[Data items]
↓↓↓
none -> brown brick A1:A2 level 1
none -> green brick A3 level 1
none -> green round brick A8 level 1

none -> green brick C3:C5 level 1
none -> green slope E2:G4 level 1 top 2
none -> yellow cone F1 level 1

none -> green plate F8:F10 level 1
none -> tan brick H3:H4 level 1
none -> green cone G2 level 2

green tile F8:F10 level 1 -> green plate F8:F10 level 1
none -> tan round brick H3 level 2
↑↑↑
Assigned task — Could you repeat every record above exactly as it stands?

Worked solution —
none -> brown brick A1:A2 level 1
none -> green brick A3 level 1
none -> green round brick A8 level 1

none -> green brick C3:C5 level 1
none -> green slope E2:G4 level 1 top 2
none -> yellow cone F1 level 1

none -> green plate F8:F10 level 1
none -> tan brick H3:H4 level 1
none -> green cone G2 level 2

green tile F8:F10 level 1 -> green plate F8:F10 level 1
none -> tan round brick H3 level 2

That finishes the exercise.